Raw data:

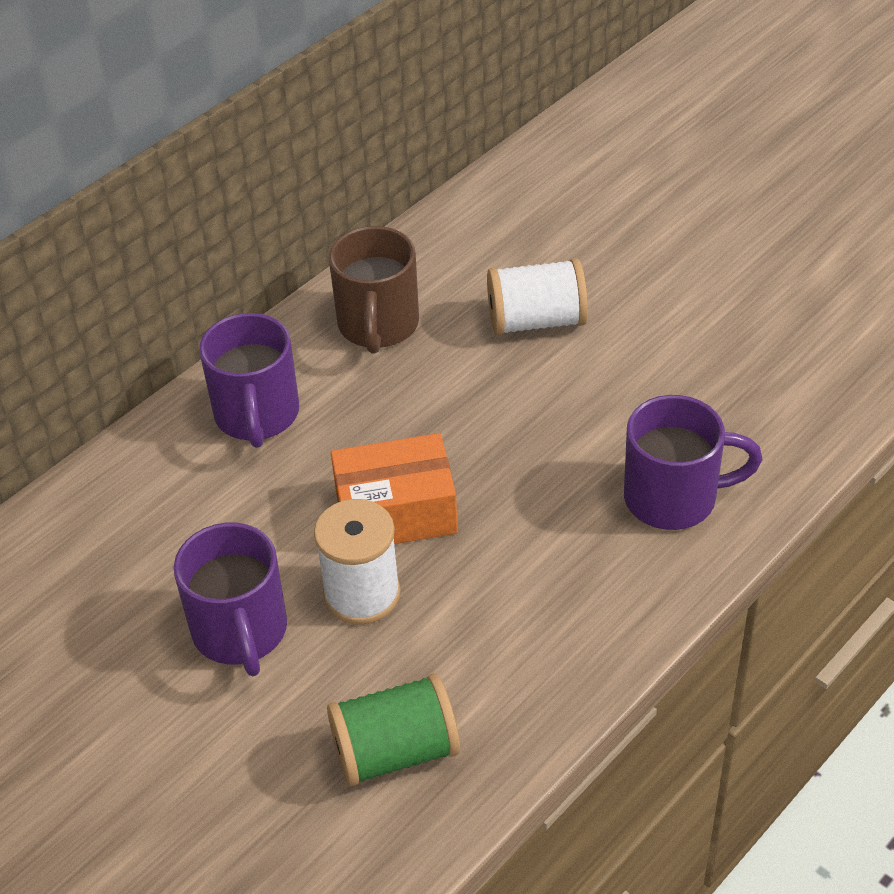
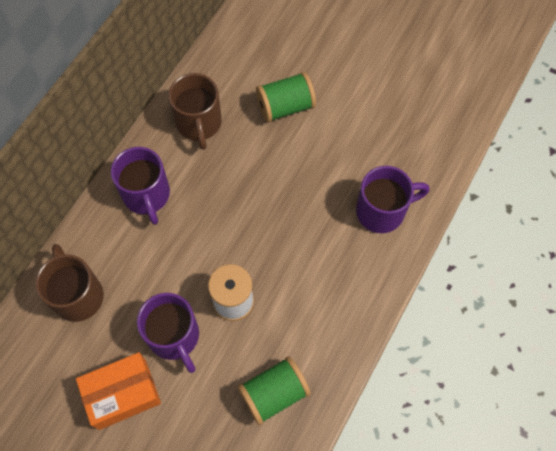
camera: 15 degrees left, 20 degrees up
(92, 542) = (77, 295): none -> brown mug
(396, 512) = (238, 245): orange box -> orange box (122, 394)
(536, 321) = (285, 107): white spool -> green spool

Exercise brief: Write out the material above exactly. Skip the pictures.

Solution to this exercise:
camera: 15 degrees left, 20 degrees up
(92, 542) = (77, 295): none -> brown mug
(396, 512) = (238, 245): orange box -> orange box (122, 394)
(536, 321) = (285, 107): white spool -> green spool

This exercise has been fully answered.